→ **Data provided**:
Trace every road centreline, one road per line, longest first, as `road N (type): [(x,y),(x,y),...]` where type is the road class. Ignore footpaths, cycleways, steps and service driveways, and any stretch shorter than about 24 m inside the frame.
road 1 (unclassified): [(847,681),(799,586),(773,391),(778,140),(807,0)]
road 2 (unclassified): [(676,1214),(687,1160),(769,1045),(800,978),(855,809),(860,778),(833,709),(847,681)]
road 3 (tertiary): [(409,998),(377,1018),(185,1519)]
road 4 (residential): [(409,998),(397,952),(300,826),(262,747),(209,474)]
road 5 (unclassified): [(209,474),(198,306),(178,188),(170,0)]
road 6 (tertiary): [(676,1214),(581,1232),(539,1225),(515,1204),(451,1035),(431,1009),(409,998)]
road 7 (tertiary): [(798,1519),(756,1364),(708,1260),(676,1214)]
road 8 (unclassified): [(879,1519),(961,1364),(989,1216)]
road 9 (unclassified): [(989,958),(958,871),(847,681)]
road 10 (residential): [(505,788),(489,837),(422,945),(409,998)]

→ **Problem description**: All records above must be set down exactly, please.

→ **Result of this task**:
Trace every road centreline, one road per line, longest first, as `road N (type): [(x,y),(x,y),...]` where type is the road class. Ignore footpaths, cycleways, steps and service driveways, and any stretch shorter than about 24 m inside the frame.
road 1 (unclassified): [(847,681),(799,586),(773,391),(778,140),(807,0)]
road 2 (unclassified): [(676,1214),(687,1160),(769,1045),(800,978),(855,809),(860,778),(833,709),(847,681)]
road 3 (tertiary): [(409,998),(377,1018),(185,1519)]
road 4 (residential): [(409,998),(397,952),(300,826),(262,747),(209,474)]
road 5 (unclassified): [(209,474),(198,306),(178,188),(170,0)]
road 6 (tertiary): [(676,1214),(581,1232),(539,1225),(515,1204),(451,1035),(431,1009),(409,998)]
road 7 (tertiary): [(798,1519),(756,1364),(708,1260),(676,1214)]
road 8 (unclassified): [(879,1519),(961,1364),(989,1216)]
road 9 (unclassified): [(989,958),(958,871),(847,681)]
road 10 (residential): [(505,788),(489,837),(422,945),(409,998)]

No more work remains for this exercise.